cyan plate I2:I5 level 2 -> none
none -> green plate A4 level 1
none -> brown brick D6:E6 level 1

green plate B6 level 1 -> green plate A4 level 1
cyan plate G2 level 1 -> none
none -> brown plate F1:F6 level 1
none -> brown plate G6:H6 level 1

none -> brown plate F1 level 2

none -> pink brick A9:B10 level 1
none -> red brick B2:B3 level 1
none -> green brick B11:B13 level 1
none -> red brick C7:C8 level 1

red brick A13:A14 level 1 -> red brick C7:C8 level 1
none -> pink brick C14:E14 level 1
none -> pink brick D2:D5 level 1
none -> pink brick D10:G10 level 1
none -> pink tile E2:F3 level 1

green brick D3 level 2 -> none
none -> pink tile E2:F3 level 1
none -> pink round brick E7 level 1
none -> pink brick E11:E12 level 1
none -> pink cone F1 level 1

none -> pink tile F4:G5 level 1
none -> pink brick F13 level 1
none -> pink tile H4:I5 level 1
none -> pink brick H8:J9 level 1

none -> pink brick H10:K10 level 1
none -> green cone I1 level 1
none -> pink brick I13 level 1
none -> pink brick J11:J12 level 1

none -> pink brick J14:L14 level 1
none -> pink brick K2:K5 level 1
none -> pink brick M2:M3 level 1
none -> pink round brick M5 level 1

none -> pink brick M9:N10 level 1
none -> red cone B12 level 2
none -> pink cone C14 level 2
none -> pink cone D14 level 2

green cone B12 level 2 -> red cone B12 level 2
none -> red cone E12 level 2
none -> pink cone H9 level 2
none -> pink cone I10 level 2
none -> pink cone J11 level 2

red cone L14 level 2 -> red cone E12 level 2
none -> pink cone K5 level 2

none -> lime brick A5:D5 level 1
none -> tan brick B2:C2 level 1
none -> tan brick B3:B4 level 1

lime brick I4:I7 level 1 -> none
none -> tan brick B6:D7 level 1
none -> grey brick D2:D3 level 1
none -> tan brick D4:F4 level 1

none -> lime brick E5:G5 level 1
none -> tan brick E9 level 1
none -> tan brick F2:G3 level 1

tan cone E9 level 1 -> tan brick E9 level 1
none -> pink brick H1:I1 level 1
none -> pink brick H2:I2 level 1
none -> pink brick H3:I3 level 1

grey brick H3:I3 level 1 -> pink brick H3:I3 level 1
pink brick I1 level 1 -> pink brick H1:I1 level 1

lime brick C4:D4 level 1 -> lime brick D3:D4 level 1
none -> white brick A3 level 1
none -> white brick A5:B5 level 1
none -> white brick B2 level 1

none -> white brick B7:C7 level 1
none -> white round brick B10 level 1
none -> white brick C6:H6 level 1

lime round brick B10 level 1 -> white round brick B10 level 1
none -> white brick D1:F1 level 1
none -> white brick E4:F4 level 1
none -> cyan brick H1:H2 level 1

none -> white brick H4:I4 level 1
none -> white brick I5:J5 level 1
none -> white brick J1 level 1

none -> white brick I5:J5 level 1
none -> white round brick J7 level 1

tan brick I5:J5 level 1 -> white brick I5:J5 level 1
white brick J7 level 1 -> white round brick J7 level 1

EXERCISE GOAL: Each line of the listing above should be output exactly.

EXERCISE OUTPUT:
cyan plate I2:I5 level 2 -> none
none -> green plate A4 level 1
none -> brown brick D6:E6 level 1

green plate B6 level 1 -> green plate A4 level 1
cyan plate G2 level 1 -> none
none -> brown plate F1:F6 level 1
none -> brown plate G6:H6 level 1

none -> brown plate F1 level 2

none -> pink brick A9:B10 level 1
none -> red brick B2:B3 level 1
none -> green brick B11:B13 level 1
none -> red brick C7:C8 level 1

red brick A13:A14 level 1 -> red brick C7:C8 level 1
none -> pink brick C14:E14 level 1
none -> pink brick D2:D5 level 1
none -> pink brick D10:G10 level 1
none -> pink tile E2:F3 level 1

green brick D3 level 2 -> none
none -> pink tile E2:F3 level 1
none -> pink round brick E7 level 1
none -> pink brick E11:E12 level 1
none -> pink cone F1 level 1

none -> pink tile F4:G5 level 1
none -> pink brick F13 level 1
none -> pink tile H4:I5 level 1
none -> pink brick H8:J9 level 1

none -> pink brick H10:K10 level 1
none -> green cone I1 level 1
none -> pink brick I13 level 1
none -> pink brick J11:J12 level 1

none -> pink brick J14:L14 level 1
none -> pink brick K2:K5 level 1
none -> pink brick M2:M3 level 1
none -> pink round brick M5 level 1

none -> pink brick M9:N10 level 1
none -> red cone B12 level 2
none -> pink cone C14 level 2
none -> pink cone D14 level 2

green cone B12 level 2 -> red cone B12 level 2
none -> red cone E12 level 2
none -> pink cone H9 level 2
none -> pink cone I10 level 2
none -> pink cone J11 level 2

red cone L14 level 2 -> red cone E12 level 2
none -> pink cone K5 level 2

none -> lime brick A5:D5 level 1
none -> tan brick B2:C2 level 1
none -> tan brick B3:B4 level 1

lime brick I4:I7 level 1 -> none
none -> tan brick B6:D7 level 1
none -> grey brick D2:D3 level 1
none -> tan brick D4:F4 level 1

none -> lime brick E5:G5 level 1
none -> tan brick E9 level 1
none -> tan brick F2:G3 level 1

tan cone E9 level 1 -> tan brick E9 level 1
none -> pink brick H1:I1 level 1
none -> pink brick H2:I2 level 1
none -> pink brick H3:I3 level 1

grey brick H3:I3 level 1 -> pink brick H3:I3 level 1
pink brick I1 level 1 -> pink brick H1:I1 level 1

lime brick C4:D4 level 1 -> lime brick D3:D4 level 1
none -> white brick A3 level 1
none -> white brick A5:B5 level 1
none -> white brick B2 level 1

none -> white brick B7:C7 level 1
none -> white round brick B10 level 1
none -> white brick C6:H6 level 1

lime round brick B10 level 1 -> white round brick B10 level 1
none -> white brick D1:F1 level 1
none -> white brick E4:F4 level 1
none -> cyan brick H1:H2 level 1

none -> white brick H4:I4 level 1
none -> white brick I5:J5 level 1
none -> white brick J1 level 1

none -> white brick I5:J5 level 1
none -> white round brick J7 level 1

tan brick I5:J5 level 1 -> white brick I5:J5 level 1
white brick J7 level 1 -> white round brick J7 level 1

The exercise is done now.